**The input**
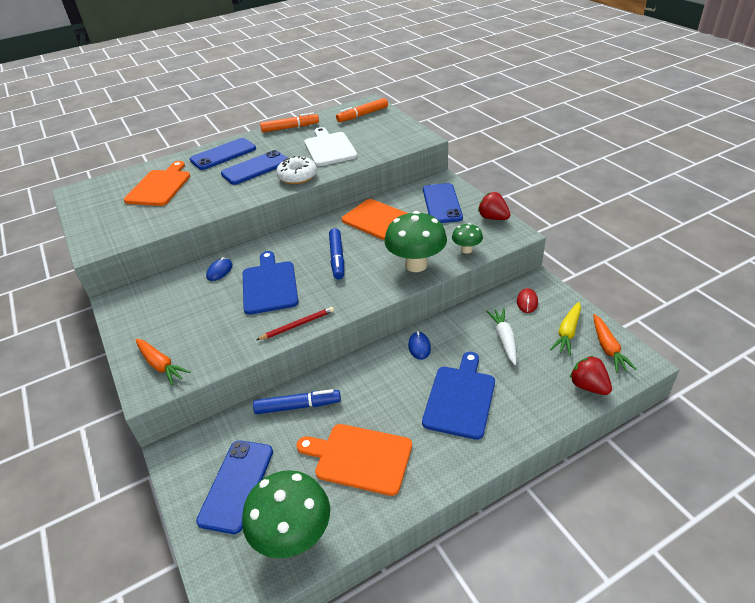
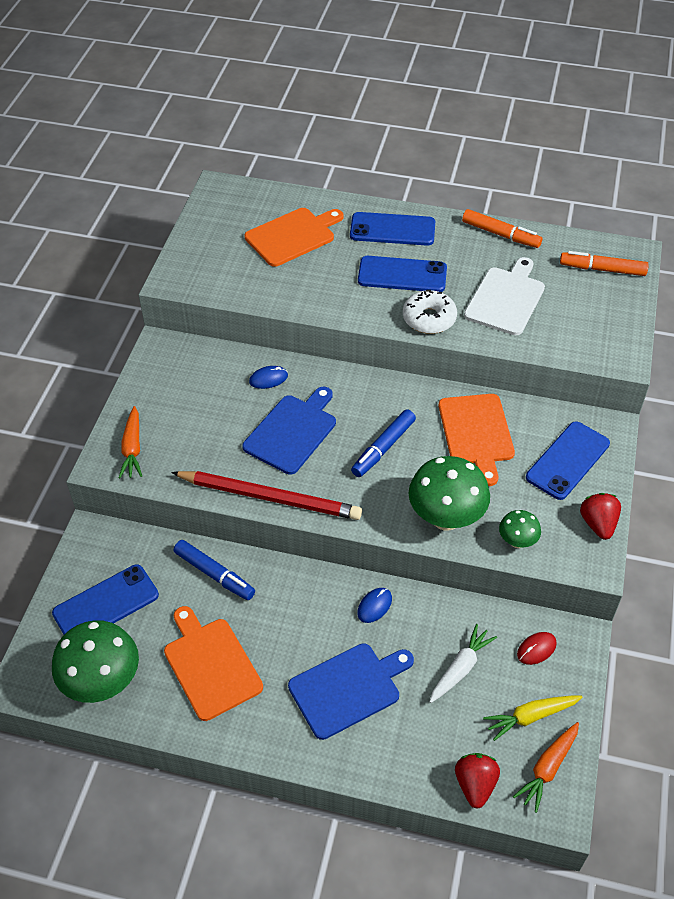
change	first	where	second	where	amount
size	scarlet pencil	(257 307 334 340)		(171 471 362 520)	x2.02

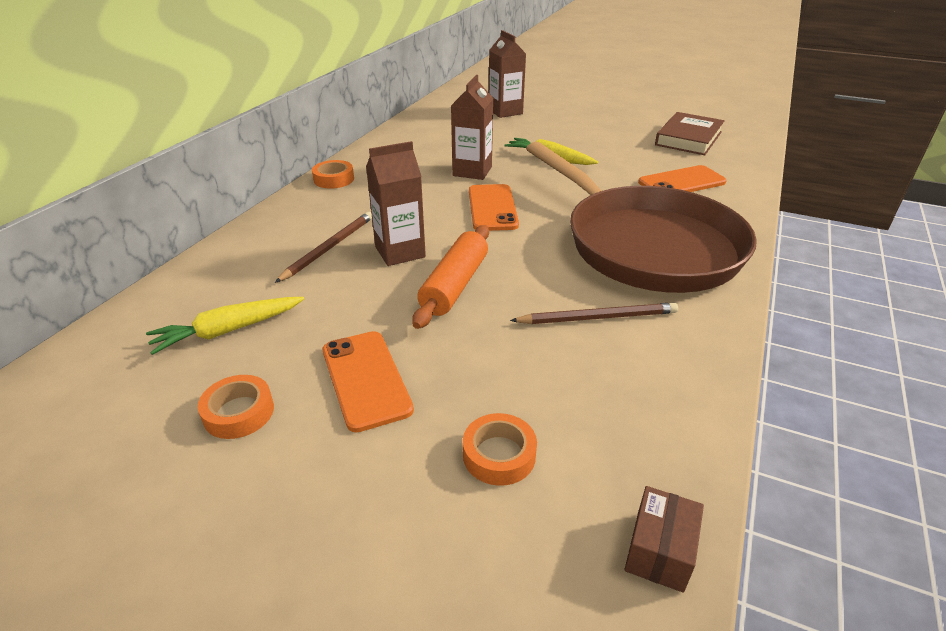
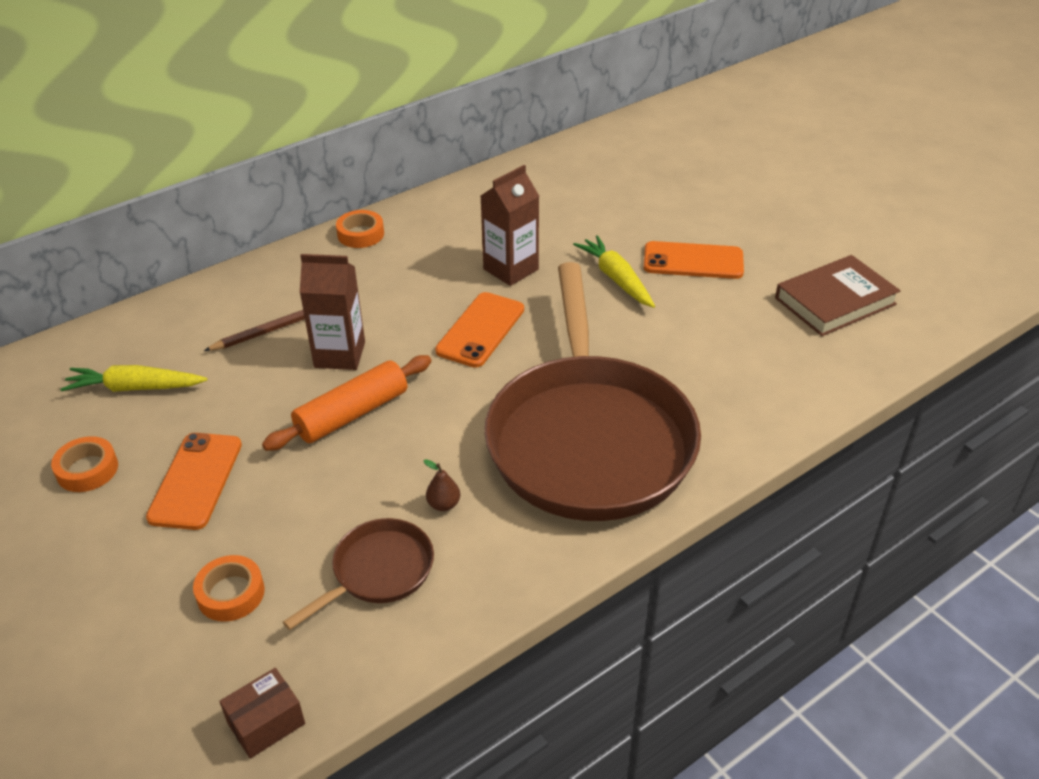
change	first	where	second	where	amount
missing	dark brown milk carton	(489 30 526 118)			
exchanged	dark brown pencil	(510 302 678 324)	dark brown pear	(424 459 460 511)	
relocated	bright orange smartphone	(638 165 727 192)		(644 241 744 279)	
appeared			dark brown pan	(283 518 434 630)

**Exercise goal**
Show every line above in which the word "brown" is found.

**Final answer**
missing	dark brown milk carton	(489 30 526 118)			
exchanged	dark brown pencil	(510 302 678 324)	dark brown pear	(424 459 460 511)	
appeared			dark brown pan	(283 518 434 630)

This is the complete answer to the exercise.